ACTIVITY -
Only the lines below between the ones containing "brown 1x3 plate [385,137,484,204]" and "black 1x1 plate", inclusive, are to be reproduced, each exactly as it stands.

DATA EXTRACTS -
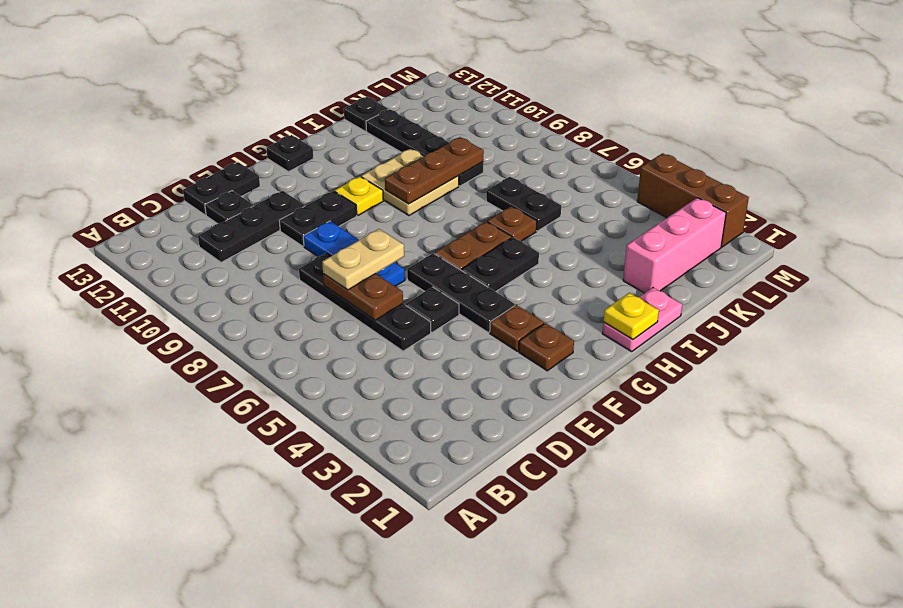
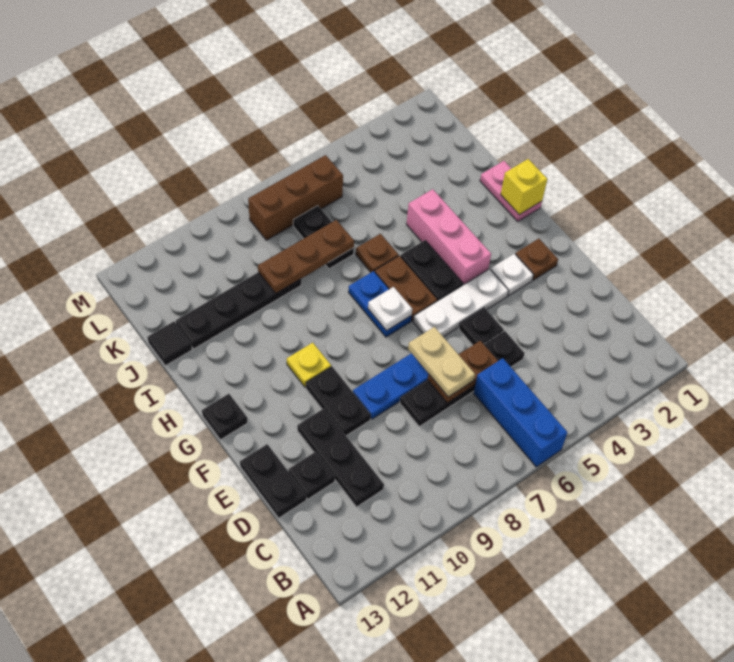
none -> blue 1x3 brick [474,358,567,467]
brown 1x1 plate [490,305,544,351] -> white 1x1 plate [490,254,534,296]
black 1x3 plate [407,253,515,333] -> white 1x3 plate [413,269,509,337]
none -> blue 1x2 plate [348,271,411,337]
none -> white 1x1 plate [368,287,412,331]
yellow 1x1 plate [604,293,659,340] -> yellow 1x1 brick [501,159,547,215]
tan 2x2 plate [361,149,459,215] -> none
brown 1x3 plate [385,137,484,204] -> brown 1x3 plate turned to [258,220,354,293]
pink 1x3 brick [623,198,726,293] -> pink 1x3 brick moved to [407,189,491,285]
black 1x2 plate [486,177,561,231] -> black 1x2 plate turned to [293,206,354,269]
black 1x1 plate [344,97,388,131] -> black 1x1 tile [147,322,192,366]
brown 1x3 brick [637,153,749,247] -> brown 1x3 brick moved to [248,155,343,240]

RESPONSE TO THIS TASK -
brown 1x3 plate [385,137,484,204] -> brown 1x3 plate turned to [258,220,354,293]
pink 1x3 brick [623,198,726,293] -> pink 1x3 brick moved to [407,189,491,285]
black 1x2 plate [486,177,561,231] -> black 1x2 plate turned to [293,206,354,269]
black 1x1 plate [344,97,388,131] -> black 1x1 tile [147,322,192,366]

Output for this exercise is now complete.